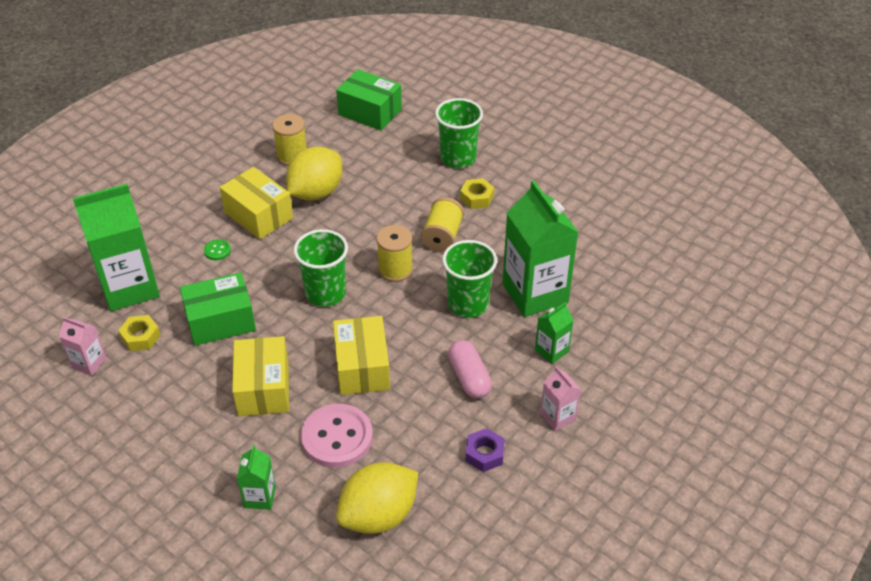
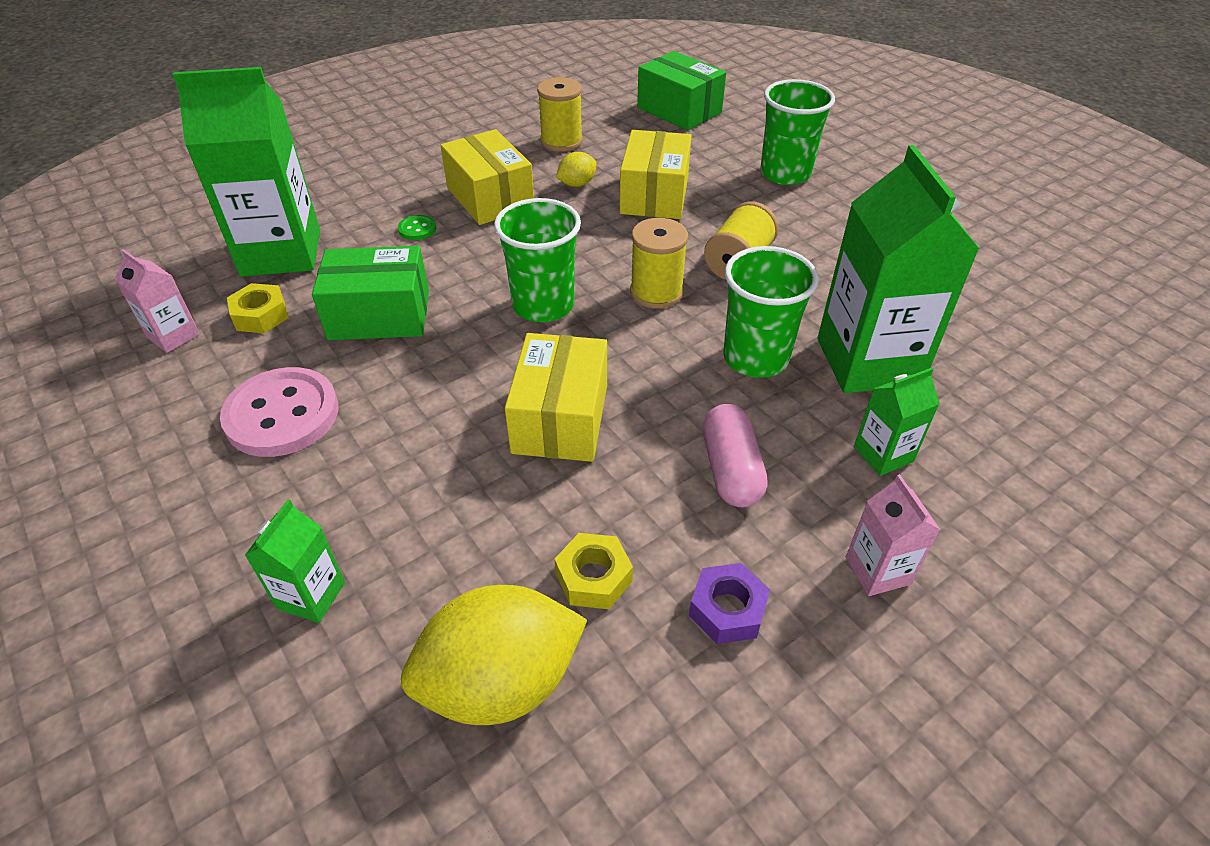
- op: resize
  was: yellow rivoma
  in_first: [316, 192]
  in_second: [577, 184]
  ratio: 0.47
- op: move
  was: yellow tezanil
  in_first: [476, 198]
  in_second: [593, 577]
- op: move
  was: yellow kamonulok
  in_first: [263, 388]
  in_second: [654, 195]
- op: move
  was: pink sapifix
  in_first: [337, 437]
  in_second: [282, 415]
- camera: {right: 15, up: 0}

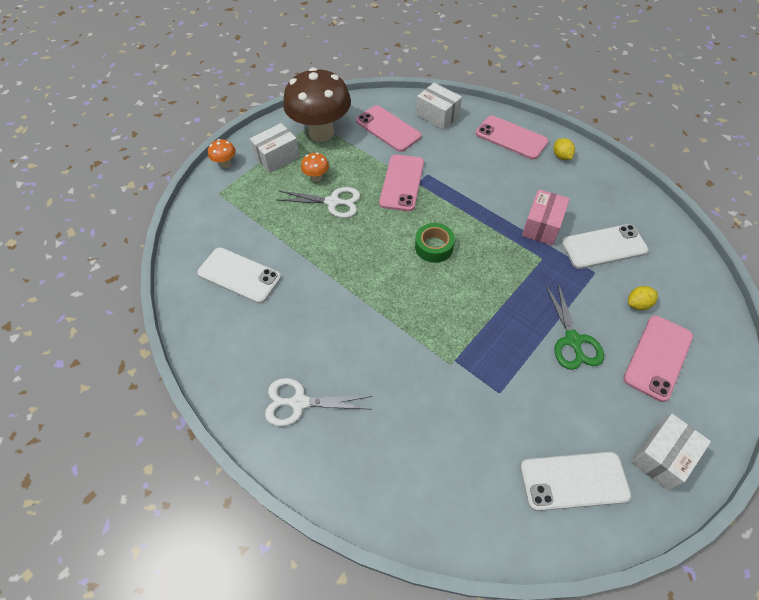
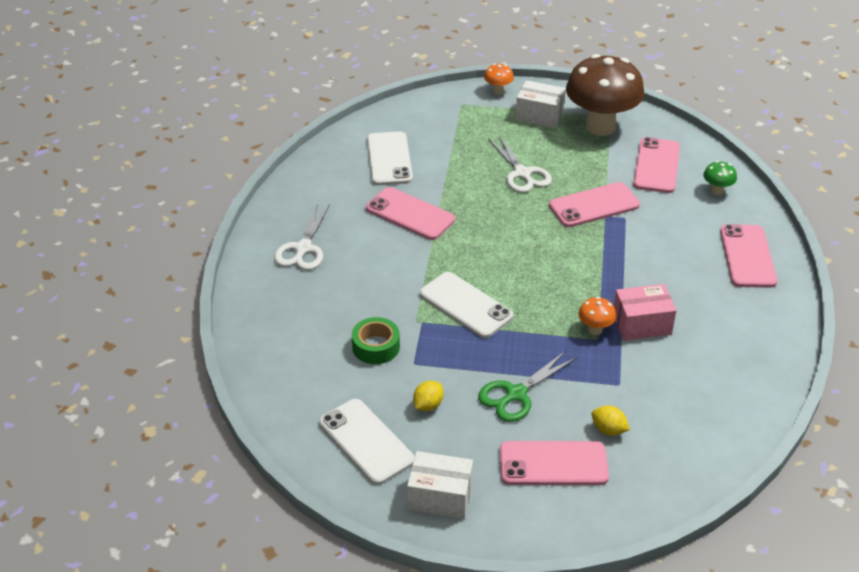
- op: replace
  was: white kamonulok
  now: green rutupipan
  in_first: [437, 116]
  in_second: [717, 191]
- op: move
  was: yellow rivoma
  in_first: [561, 156]
  in_second: [428, 405]
- op: move
  was: orange rutupipan
  in_first: [316, 177]
  in_second: [595, 329]
- op: move
  was: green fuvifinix
  in_first: [434, 247]
  in_second: [376, 347]
- op: move
  was: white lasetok
  in_first: [603, 246]
  in_second: [466, 305]
- op: rotate
  was: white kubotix
  in_first: [299, 402]
  in_second: [303, 248]
  clockwise: -135
- op: insert
  now: pink lasetok
  in_second: [410, 214]
- camera: {right: 55, up: -15}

▬▬▬▬▬▬▬▬▬▬

- [TASK TO COMPLETE]: Your task is to transcribe exactly the lines from the one with "was: green fuvifinix" through the end of the data, both included, and nothing besides.

- [SOLUTION FOR THIS EXERCISE]:
  was: green fuvifinix
  in_first: [434, 247]
  in_second: [376, 347]
- op: move
  was: white lasetok
  in_first: [603, 246]
  in_second: [466, 305]
- op: rotate
  was: white kubotix
  in_first: [299, 402]
  in_second: [303, 248]
  clockwise: -135
- op: insert
  now: pink lasetok
  in_second: [410, 214]
- camera: {right: 55, up: -15}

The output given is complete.